Action item: Every entry is to be returned as it stands, apart from the pictures.

Data in this exercise:
=-=-=

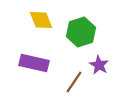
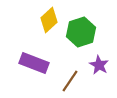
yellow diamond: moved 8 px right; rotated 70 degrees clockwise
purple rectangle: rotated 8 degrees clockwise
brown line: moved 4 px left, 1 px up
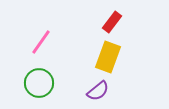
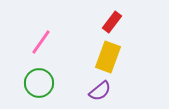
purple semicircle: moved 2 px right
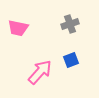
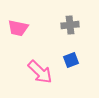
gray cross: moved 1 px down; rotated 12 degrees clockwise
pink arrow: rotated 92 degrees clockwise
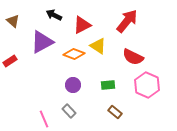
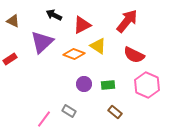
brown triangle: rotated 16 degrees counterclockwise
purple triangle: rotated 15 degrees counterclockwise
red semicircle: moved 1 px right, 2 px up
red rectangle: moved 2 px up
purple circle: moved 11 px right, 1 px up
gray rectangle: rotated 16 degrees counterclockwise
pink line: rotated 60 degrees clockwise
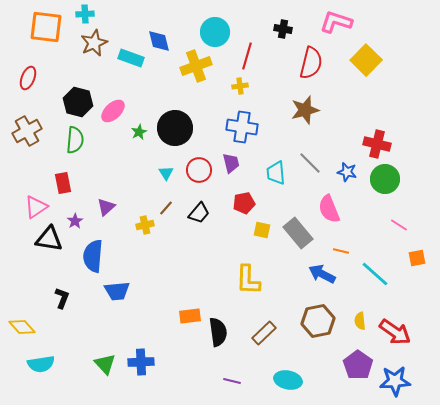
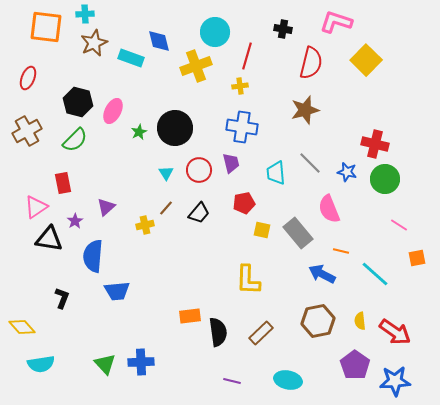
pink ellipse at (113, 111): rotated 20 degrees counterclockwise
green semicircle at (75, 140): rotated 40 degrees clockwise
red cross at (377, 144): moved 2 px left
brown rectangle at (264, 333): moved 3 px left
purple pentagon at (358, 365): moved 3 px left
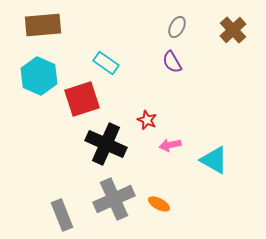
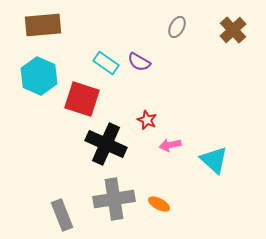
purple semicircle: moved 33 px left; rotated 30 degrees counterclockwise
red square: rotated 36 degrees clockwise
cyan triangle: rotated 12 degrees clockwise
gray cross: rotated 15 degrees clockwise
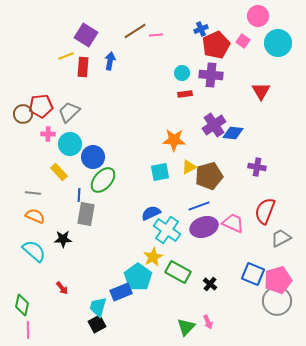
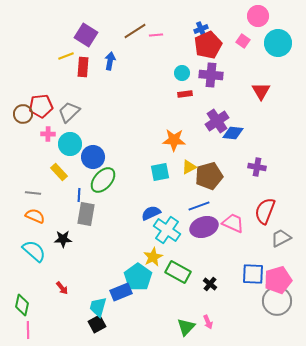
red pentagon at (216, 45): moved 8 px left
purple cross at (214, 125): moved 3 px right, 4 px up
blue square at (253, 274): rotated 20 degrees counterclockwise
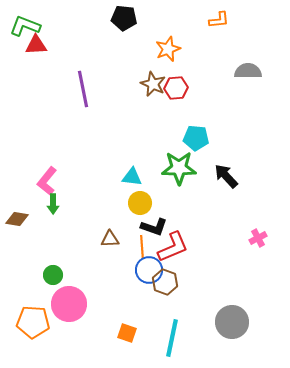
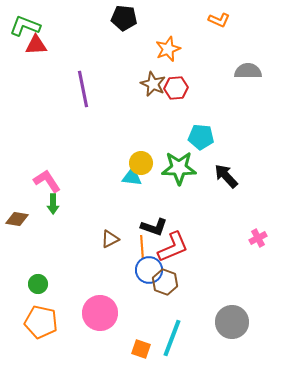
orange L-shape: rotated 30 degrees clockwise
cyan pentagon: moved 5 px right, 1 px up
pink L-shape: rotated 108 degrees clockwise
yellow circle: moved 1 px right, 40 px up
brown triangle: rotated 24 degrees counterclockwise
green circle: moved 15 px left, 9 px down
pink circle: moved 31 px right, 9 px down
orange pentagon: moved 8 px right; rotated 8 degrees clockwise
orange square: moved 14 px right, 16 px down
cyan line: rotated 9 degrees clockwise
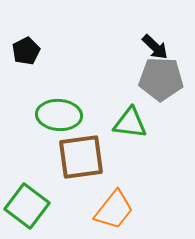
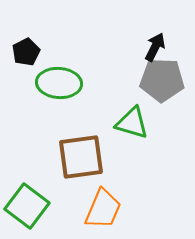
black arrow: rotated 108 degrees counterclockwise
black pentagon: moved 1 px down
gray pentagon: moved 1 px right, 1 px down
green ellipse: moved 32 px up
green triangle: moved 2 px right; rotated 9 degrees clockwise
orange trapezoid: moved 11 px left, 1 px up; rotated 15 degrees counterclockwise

=-=-=

Response to the task:
yellow diamond: moved 8 px right; rotated 70 degrees clockwise
purple rectangle: rotated 8 degrees clockwise
brown line: moved 4 px left, 1 px up
purple semicircle: moved 2 px right
gray cross: moved 1 px down; rotated 12 degrees clockwise
pink arrow: rotated 92 degrees clockwise
brown triangle: rotated 16 degrees counterclockwise
purple triangle: rotated 15 degrees counterclockwise
red semicircle: moved 1 px right, 2 px up
red rectangle: moved 2 px up
purple circle: moved 11 px right, 1 px up
gray rectangle: rotated 16 degrees counterclockwise
pink line: rotated 60 degrees clockwise
pink ellipse at (113, 111): rotated 20 degrees counterclockwise
green semicircle at (75, 140): rotated 40 degrees clockwise
red cross at (377, 144): moved 2 px left
brown rectangle at (264, 333): moved 3 px left
purple pentagon at (358, 365): moved 3 px left
purple semicircle: moved 33 px left; rotated 30 degrees counterclockwise
red square: rotated 36 degrees clockwise
cyan triangle: rotated 12 degrees clockwise
gray cross: rotated 15 degrees clockwise
red pentagon at (216, 45): moved 8 px left
purple cross at (214, 125): moved 3 px right, 4 px up
blue square at (253, 274): rotated 20 degrees counterclockwise
orange L-shape: rotated 30 degrees clockwise
cyan pentagon: moved 5 px right, 1 px up
pink L-shape: rotated 108 degrees clockwise
yellow circle: moved 1 px right, 40 px up
brown triangle: rotated 24 degrees counterclockwise
green circle: moved 15 px left, 9 px down
pink circle: moved 31 px right, 9 px down
orange pentagon: moved 8 px right; rotated 8 degrees clockwise
orange square: moved 14 px right, 16 px down
cyan line: rotated 9 degrees clockwise
black arrow: rotated 108 degrees counterclockwise
black pentagon: moved 1 px down
gray pentagon: moved 1 px right, 1 px down
green ellipse: moved 32 px up
green triangle: moved 2 px right; rotated 9 degrees clockwise
orange trapezoid: moved 11 px left, 1 px up; rotated 15 degrees counterclockwise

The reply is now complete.